(Change listing data)
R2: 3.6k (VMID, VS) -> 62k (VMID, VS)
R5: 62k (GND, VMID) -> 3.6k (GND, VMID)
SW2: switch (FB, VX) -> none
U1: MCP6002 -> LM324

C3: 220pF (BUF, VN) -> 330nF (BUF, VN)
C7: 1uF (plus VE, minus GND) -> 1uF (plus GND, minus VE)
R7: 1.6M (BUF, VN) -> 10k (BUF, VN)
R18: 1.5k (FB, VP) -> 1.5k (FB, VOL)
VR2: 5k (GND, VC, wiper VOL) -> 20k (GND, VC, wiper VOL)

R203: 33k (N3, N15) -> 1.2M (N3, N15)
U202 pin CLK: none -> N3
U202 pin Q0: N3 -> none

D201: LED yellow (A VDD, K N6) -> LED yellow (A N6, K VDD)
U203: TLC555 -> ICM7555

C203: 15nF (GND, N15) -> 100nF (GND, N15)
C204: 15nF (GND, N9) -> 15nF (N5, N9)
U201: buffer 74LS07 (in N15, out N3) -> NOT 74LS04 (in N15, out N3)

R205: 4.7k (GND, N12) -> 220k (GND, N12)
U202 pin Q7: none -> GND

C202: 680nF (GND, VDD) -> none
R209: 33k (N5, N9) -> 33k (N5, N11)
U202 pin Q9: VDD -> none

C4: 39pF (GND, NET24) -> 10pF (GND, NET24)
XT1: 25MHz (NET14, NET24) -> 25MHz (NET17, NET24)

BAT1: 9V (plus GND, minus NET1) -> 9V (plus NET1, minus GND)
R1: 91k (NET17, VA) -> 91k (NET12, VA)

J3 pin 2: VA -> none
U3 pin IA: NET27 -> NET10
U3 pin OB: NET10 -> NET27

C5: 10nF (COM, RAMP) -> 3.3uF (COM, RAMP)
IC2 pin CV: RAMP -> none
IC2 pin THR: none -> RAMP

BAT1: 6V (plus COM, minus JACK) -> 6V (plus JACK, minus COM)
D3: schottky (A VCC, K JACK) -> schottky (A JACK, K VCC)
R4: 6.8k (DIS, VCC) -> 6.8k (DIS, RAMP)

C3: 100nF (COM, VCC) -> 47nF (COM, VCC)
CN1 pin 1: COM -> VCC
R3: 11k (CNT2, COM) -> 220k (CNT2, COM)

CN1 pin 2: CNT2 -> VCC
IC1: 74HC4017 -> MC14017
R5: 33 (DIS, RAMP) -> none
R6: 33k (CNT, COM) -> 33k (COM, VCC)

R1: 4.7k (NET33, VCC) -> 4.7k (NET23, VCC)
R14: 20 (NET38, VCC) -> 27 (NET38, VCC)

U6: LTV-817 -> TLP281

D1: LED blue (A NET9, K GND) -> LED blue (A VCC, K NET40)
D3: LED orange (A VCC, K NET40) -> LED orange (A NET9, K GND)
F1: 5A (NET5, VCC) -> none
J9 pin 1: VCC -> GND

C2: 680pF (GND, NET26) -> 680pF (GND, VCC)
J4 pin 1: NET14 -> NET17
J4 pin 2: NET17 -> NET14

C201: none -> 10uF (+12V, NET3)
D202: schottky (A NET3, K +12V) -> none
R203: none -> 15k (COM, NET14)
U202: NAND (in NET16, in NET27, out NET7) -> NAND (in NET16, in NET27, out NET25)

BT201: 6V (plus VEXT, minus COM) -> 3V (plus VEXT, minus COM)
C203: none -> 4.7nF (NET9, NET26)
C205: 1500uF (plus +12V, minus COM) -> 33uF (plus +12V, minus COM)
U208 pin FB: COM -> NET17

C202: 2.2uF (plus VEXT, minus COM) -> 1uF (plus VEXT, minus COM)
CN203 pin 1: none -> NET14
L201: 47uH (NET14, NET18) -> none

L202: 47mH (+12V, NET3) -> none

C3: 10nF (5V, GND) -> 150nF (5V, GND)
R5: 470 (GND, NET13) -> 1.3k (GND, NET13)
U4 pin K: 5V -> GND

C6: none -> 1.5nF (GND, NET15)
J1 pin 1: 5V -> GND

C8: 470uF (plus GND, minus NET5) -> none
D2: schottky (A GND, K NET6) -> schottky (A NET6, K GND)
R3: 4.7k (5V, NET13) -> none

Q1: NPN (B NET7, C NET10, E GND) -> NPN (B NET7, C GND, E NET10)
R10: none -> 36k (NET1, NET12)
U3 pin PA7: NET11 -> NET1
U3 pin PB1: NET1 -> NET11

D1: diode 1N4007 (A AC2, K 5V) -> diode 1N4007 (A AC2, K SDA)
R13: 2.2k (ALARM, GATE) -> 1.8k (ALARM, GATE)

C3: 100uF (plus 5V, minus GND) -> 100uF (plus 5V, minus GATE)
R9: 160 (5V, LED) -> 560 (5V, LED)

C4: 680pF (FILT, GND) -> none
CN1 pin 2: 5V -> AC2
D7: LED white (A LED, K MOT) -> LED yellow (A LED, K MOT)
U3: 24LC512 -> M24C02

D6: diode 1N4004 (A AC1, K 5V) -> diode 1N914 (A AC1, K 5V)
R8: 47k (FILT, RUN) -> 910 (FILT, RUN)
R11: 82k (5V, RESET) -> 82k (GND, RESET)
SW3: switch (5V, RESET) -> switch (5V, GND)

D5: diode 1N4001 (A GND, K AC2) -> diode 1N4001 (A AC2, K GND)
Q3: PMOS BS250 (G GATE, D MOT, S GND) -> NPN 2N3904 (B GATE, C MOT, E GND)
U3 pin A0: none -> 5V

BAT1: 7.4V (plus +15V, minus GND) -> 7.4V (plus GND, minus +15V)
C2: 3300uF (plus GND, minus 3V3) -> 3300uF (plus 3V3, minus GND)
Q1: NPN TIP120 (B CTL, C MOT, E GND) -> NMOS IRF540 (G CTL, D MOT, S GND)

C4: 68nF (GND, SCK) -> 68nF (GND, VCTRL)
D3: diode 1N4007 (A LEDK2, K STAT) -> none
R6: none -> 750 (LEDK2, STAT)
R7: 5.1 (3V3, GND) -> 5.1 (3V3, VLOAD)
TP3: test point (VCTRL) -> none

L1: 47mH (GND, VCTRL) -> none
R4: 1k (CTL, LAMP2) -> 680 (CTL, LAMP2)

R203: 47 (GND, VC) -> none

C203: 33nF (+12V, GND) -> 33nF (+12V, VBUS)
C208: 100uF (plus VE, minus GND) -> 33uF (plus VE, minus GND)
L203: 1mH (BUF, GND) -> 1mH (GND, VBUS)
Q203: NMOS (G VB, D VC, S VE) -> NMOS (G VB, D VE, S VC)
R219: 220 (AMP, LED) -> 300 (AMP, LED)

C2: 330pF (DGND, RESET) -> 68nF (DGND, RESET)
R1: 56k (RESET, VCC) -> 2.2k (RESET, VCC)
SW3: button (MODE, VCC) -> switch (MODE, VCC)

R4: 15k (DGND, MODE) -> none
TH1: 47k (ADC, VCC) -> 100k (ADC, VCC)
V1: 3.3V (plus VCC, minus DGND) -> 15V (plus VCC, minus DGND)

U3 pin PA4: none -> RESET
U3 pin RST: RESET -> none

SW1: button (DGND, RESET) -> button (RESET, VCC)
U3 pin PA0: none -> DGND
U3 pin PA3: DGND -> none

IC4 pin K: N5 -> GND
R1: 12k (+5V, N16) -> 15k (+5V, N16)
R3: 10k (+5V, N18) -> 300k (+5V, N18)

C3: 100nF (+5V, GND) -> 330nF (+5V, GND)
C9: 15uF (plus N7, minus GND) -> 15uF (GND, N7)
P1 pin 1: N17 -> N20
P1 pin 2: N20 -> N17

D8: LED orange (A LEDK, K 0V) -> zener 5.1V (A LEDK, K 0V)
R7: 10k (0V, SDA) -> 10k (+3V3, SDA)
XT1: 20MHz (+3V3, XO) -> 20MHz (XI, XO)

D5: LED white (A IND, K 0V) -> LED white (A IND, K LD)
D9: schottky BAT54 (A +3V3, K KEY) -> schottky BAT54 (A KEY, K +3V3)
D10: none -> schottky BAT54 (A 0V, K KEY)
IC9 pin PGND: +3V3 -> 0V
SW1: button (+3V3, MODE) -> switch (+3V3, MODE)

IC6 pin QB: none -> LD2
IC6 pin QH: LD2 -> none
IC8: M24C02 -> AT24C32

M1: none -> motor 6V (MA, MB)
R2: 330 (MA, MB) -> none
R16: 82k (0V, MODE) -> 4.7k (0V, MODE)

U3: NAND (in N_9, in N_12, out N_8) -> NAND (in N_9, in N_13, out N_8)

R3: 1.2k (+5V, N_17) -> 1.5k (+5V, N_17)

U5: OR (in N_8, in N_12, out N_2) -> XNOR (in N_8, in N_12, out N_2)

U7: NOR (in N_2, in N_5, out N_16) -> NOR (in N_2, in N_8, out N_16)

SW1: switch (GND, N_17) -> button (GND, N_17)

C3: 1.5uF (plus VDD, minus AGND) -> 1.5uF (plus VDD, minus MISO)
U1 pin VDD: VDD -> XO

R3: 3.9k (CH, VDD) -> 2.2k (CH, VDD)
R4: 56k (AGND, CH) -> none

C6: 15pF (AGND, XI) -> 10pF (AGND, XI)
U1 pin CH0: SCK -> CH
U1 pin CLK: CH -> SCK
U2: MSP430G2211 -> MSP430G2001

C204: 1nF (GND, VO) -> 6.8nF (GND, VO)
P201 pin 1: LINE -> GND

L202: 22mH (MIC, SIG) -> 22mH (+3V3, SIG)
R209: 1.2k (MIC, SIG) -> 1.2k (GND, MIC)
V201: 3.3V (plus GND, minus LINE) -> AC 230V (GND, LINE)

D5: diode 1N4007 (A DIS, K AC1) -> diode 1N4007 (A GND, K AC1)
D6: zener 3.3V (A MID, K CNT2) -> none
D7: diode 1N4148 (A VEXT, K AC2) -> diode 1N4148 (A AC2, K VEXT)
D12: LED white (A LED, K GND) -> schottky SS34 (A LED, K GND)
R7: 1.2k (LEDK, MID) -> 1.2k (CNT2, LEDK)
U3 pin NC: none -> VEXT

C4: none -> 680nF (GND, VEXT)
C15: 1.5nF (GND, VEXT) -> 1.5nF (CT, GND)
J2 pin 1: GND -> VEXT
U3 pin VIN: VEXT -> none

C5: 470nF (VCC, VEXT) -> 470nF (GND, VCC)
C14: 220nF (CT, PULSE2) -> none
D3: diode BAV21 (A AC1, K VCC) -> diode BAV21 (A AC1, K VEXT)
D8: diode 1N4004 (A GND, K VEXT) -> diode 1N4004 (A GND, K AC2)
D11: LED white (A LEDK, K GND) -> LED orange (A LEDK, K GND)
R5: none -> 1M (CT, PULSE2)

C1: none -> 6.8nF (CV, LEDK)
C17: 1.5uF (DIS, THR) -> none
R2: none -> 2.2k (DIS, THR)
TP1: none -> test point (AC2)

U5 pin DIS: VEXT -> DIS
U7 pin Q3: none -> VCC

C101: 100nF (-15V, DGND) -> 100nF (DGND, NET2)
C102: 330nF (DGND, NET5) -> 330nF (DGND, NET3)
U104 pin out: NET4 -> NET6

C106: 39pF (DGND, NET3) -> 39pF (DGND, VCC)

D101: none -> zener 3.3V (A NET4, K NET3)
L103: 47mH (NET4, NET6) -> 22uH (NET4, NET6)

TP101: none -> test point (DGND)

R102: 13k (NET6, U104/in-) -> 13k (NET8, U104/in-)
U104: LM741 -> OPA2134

## Your task:
From the records above, print only the lines between the one holding "R3: 10k (+5V, N18) -> 300k (+5V, N18)" and the one holding "U7: NOR (in", inclusive, exactly as they stand.

## Solution for this task:
R3: 10k (+5V, N18) -> 300k (+5V, N18)

C3: 100nF (+5V, GND) -> 330nF (+5V, GND)
C9: 15uF (plus N7, minus GND) -> 15uF (GND, N7)
P1 pin 1: N17 -> N20
P1 pin 2: N20 -> N17

D8: LED orange (A LEDK, K 0V) -> zener 5.1V (A LEDK, K 0V)
R7: 10k (0V, SDA) -> 10k (+3V3, SDA)
XT1: 20MHz (+3V3, XO) -> 20MHz (XI, XO)

D5: LED white (A IND, K 0V) -> LED white (A IND, K LD)
D9: schottky BAT54 (A +3V3, K KEY) -> schottky BAT54 (A KEY, K +3V3)
D10: none -> schottky BAT54 (A 0V, K KEY)
IC9 pin PGND: +3V3 -> 0V
SW1: button (+3V3, MODE) -> switch (+3V3, MODE)

IC6 pin QB: none -> LD2
IC6 pin QH: LD2 -> none
IC8: M24C02 -> AT24C32

M1: none -> motor 6V (MA, MB)
R2: 330 (MA, MB) -> none
R16: 82k (0V, MODE) -> 4.7k (0V, MODE)

U3: NAND (in N_9, in N_12, out N_8) -> NAND (in N_9, in N_13, out N_8)

R3: 1.2k (+5V, N_17) -> 1.5k (+5V, N_17)

U5: OR (in N_8, in N_12, out N_2) -> XNOR (in N_8, in N_12, out N_2)

U7: NOR (in N_2, in N_5, out N_16) -> NOR (in N_2, in N_8, out N_16)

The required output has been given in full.